* TASK TO COMPLETE:
Exactly the lines from the one with "red ruler: 0 -> 1" through the end of the data below must be set down, and no pictures with them.

[Image sets with object changes]
☆ ☆ ☆
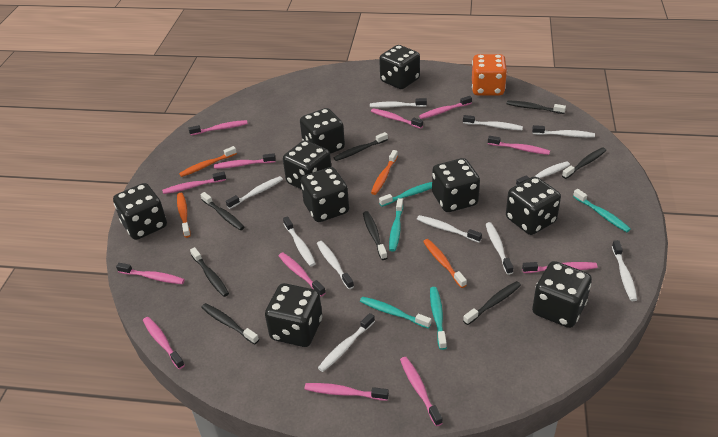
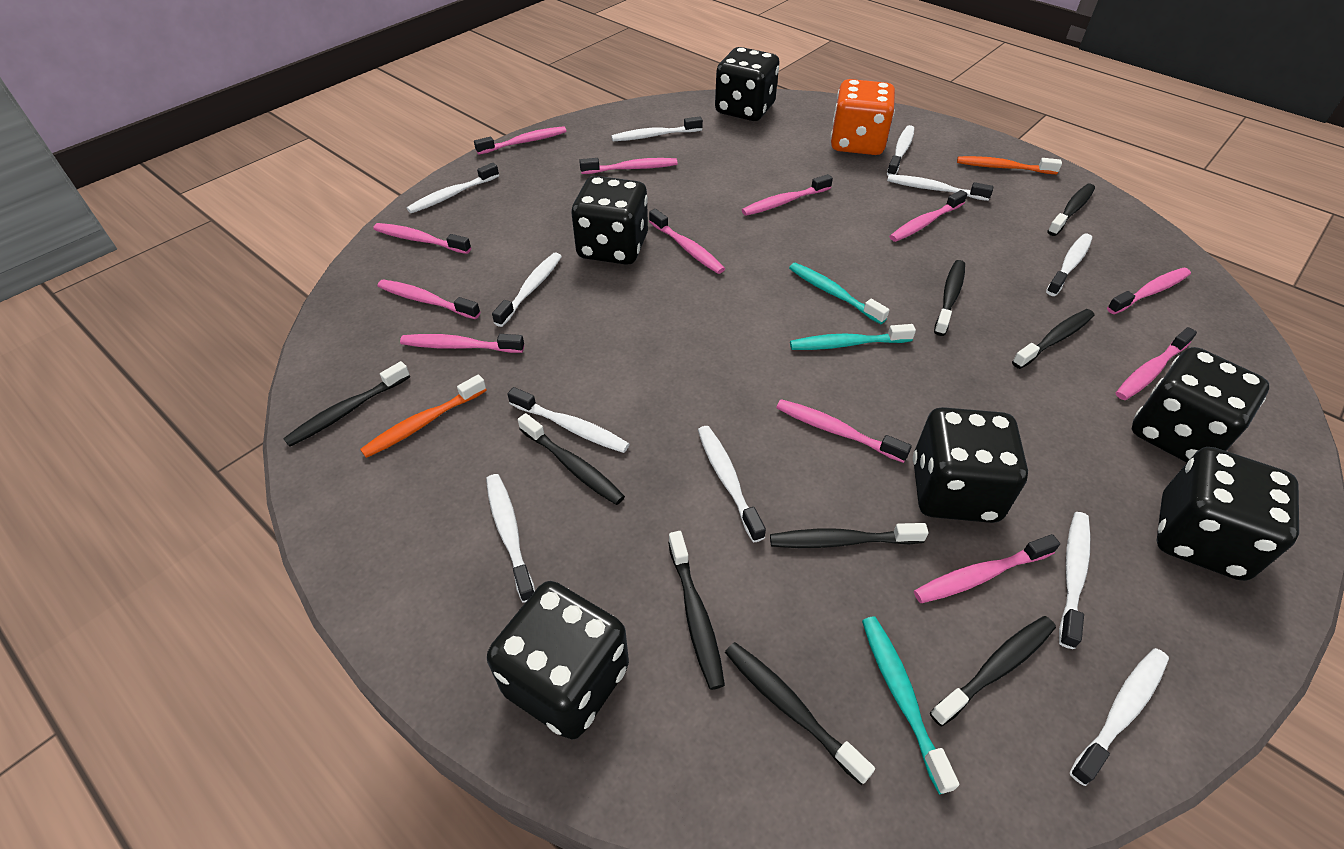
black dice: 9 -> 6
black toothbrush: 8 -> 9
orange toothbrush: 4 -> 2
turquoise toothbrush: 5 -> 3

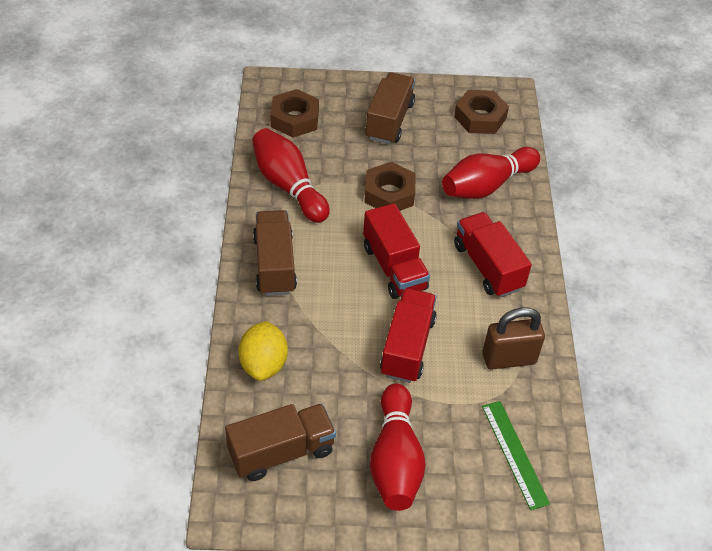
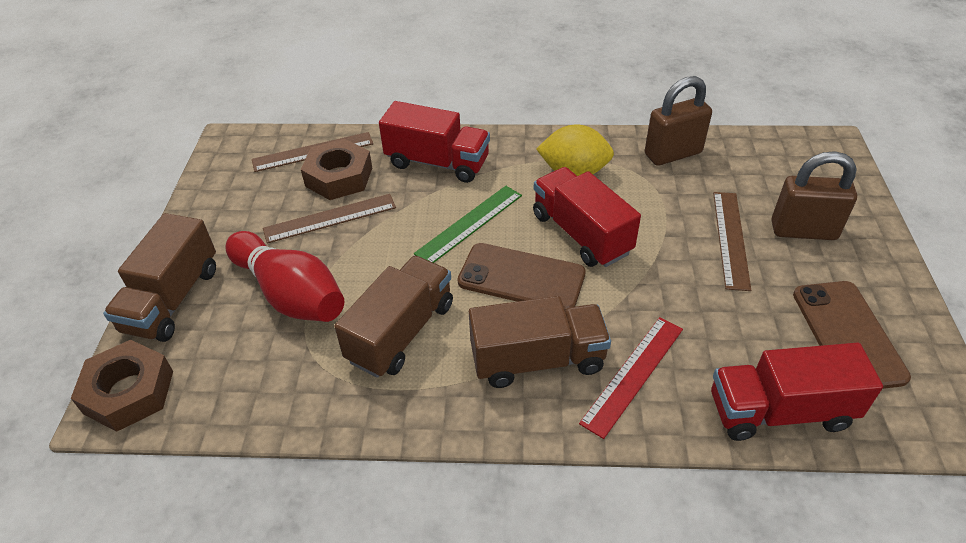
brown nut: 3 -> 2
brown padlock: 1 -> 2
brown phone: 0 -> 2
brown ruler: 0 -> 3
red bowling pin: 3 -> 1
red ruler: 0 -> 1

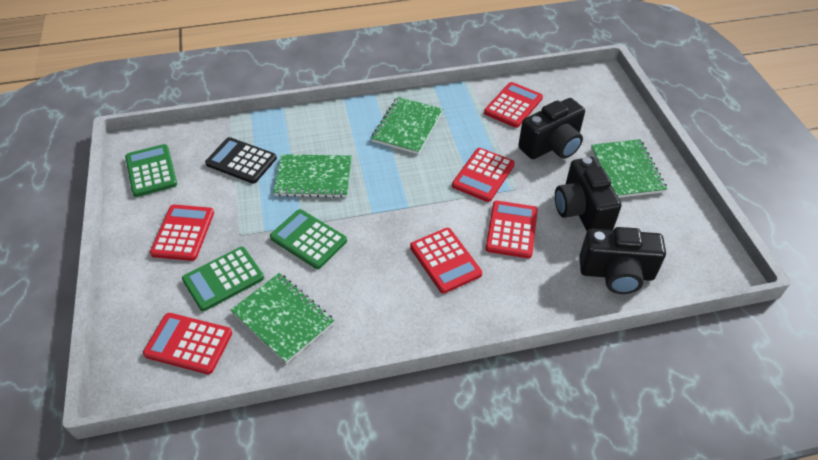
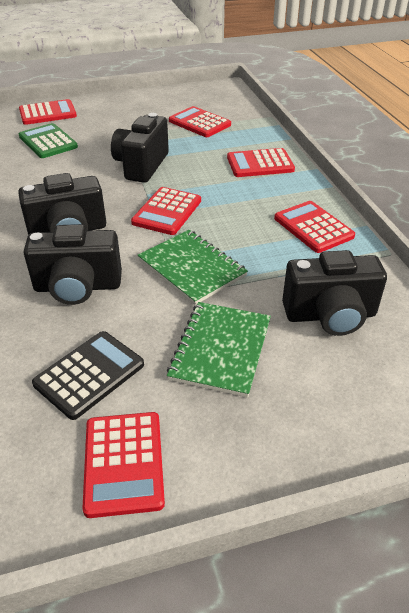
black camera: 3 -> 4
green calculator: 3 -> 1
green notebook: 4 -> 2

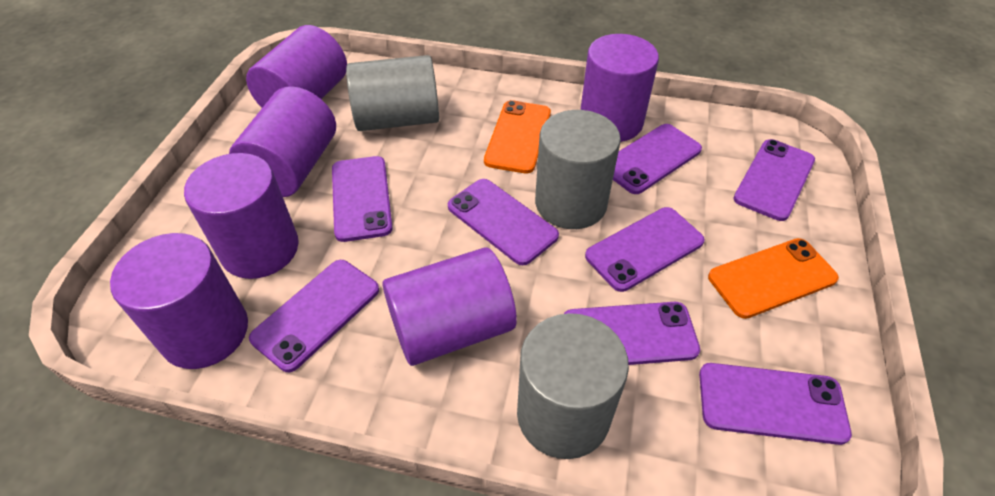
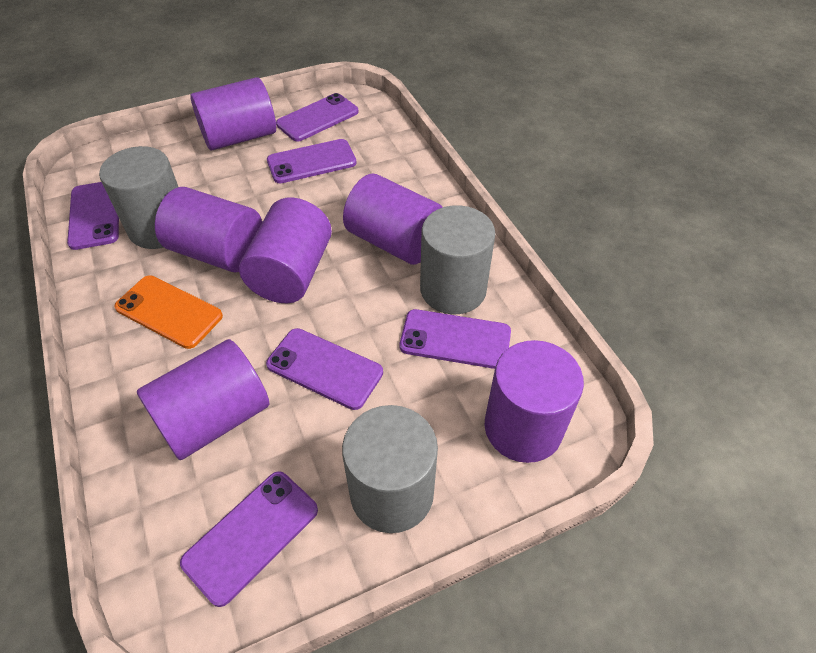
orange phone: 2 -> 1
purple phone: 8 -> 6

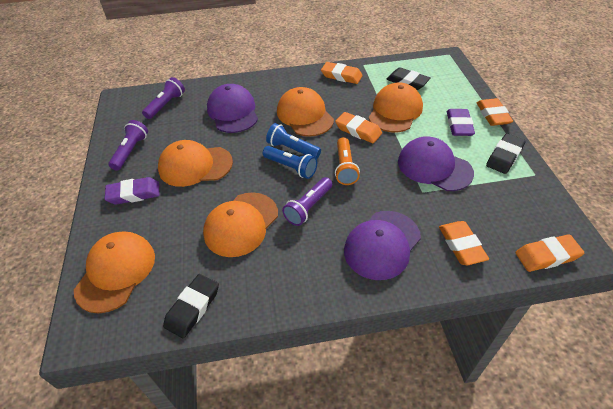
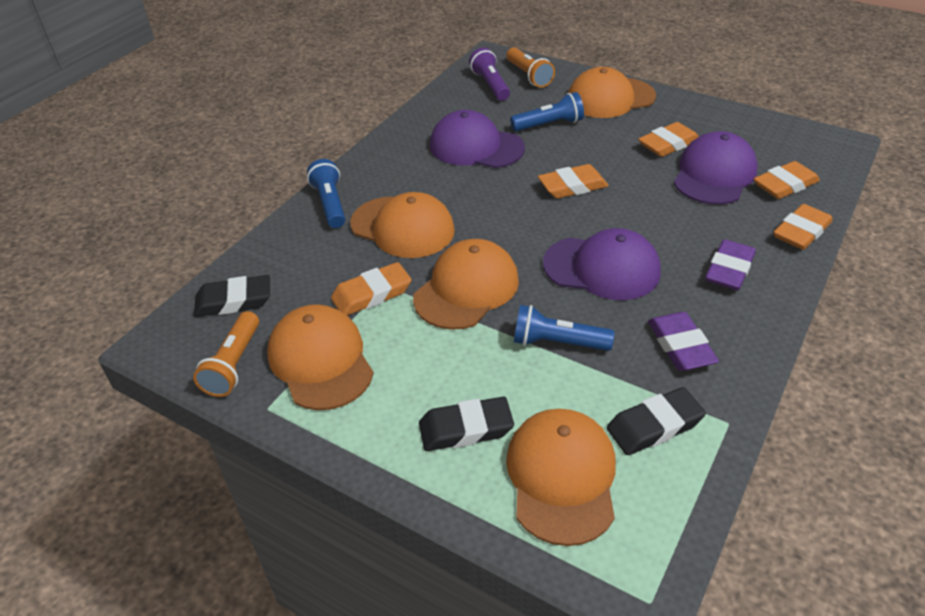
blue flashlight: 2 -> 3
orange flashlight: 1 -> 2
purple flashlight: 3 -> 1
☆ ☆ ☆
* RESULT OF THE EXERCISE:
red ruler: 0 -> 1

black camera: 3 -> 4
green calculator: 3 -> 1
green notebook: 4 -> 2

orange phone: 2 -> 1
purple phone: 8 -> 6

blue flashlight: 2 -> 3
orange flashlight: 1 -> 2
purple flashlight: 3 -> 1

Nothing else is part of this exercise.